Set problem:
Reproduce every line of the material below word for word, with nothing changed.

[Records excerpted from a collection]
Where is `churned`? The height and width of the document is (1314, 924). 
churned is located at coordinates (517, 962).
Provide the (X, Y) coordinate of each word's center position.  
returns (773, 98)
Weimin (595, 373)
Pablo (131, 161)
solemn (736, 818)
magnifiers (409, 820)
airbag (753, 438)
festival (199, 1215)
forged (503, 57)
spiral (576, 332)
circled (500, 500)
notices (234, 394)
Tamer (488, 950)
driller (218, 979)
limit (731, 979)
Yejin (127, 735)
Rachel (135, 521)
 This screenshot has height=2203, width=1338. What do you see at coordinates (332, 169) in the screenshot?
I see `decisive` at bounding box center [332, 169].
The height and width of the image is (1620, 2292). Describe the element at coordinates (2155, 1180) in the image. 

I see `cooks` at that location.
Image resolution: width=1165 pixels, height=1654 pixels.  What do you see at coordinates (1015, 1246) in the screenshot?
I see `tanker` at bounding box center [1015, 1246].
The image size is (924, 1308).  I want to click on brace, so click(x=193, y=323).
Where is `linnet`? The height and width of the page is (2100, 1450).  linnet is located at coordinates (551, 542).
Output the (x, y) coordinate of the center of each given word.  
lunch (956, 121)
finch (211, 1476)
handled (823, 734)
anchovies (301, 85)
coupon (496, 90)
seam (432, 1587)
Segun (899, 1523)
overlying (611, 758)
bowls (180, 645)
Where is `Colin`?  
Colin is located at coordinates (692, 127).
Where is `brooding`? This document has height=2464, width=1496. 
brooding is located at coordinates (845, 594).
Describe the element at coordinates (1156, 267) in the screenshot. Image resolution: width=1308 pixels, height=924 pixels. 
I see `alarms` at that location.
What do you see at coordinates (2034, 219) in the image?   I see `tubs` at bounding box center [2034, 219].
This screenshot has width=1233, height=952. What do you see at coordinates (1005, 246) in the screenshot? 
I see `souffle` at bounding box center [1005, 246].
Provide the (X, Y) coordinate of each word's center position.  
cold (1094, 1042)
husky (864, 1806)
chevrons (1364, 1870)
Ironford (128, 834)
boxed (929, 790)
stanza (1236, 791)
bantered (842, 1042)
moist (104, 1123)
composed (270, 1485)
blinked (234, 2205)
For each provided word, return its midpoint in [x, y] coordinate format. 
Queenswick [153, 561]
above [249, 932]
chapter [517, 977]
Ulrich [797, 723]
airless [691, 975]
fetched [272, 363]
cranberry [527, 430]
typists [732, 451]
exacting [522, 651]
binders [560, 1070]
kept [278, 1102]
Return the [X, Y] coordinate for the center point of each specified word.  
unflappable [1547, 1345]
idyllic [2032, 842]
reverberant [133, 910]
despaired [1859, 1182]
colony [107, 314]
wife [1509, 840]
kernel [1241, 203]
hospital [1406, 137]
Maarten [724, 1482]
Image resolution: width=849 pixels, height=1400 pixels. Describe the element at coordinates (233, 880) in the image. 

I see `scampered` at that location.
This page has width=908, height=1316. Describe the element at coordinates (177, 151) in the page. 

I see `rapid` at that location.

Written solution:
Where is `churned`? The height and width of the document is (1314, 924). 
churned is located at coordinates (517, 962).
Provide the (X, Y) coordinate of each word's center position.  
returns (773, 98)
Weimin (595, 373)
Pablo (131, 161)
solemn (736, 818)
magnifiers (409, 820)
airbag (753, 438)
festival (199, 1215)
forged (503, 57)
spiral (576, 332)
circled (500, 500)
notices (234, 394)
Tamer (488, 950)
driller (218, 979)
limit (731, 979)
Yejin (127, 735)
Rachel (135, 521)
 This screenshot has height=2203, width=1338. What do you see at coordinates (332, 169) in the screenshot?
I see `decisive` at bounding box center [332, 169].
The height and width of the image is (1620, 2292). Describe the element at coordinates (2155, 1180) in the image. 

I see `cooks` at that location.
Image resolution: width=1165 pixels, height=1654 pixels.  What do you see at coordinates (1015, 1246) in the screenshot?
I see `tanker` at bounding box center [1015, 1246].
The image size is (924, 1308).  I want to click on brace, so click(x=193, y=323).
Where is `linnet`? The height and width of the page is (2100, 1450).  linnet is located at coordinates (551, 542).
Output the (x, y) coordinate of the center of each given word.  
lunch (956, 121)
finch (211, 1476)
handled (823, 734)
anchovies (301, 85)
coupon (496, 90)
seam (432, 1587)
Segun (899, 1523)
overlying (611, 758)
bowls (180, 645)
Where is `Colin`?  
Colin is located at coordinates (692, 127).
Where is `brooding`? This document has height=2464, width=1496. 
brooding is located at coordinates (845, 594).
Describe the element at coordinates (1156, 267) in the screenshot. Image resolution: width=1308 pixels, height=924 pixels. 
I see `alarms` at that location.
What do you see at coordinates (2034, 219) in the image?   I see `tubs` at bounding box center [2034, 219].
This screenshot has width=1233, height=952. What do you see at coordinates (1005, 246) in the screenshot? 
I see `souffle` at bounding box center [1005, 246].
Provide the (X, Y) coordinate of each word's center position.  
cold (1094, 1042)
husky (864, 1806)
chevrons (1364, 1870)
Ironford (128, 834)
boxed (929, 790)
stanza (1236, 791)
bantered (842, 1042)
moist (104, 1123)
composed (270, 1485)
blinked (234, 2205)
For each provided word, return its midpoint in [x, y] coordinate format. 
Queenswick [153, 561]
above [249, 932]
chapter [517, 977]
Ulrich [797, 723]
airless [691, 975]
fetched [272, 363]
cranberry [527, 430]
typists [732, 451]
exacting [522, 651]
binders [560, 1070]
kept [278, 1102]
Return the [X, Y] coordinate for the center point of each specified word.  
unflappable [1547, 1345]
idyllic [2032, 842]
reverberant [133, 910]
despaired [1859, 1182]
colony [107, 314]
wife [1509, 840]
kernel [1241, 203]
hospital [1406, 137]
Maarten [724, 1482]
Image resolution: width=849 pixels, height=1400 pixels. Describe the element at coordinates (233, 880) in the image. 

I see `scampered` at that location.
This page has width=908, height=1316. Describe the element at coordinates (177, 151) in the page. 

I see `rapid` at that location.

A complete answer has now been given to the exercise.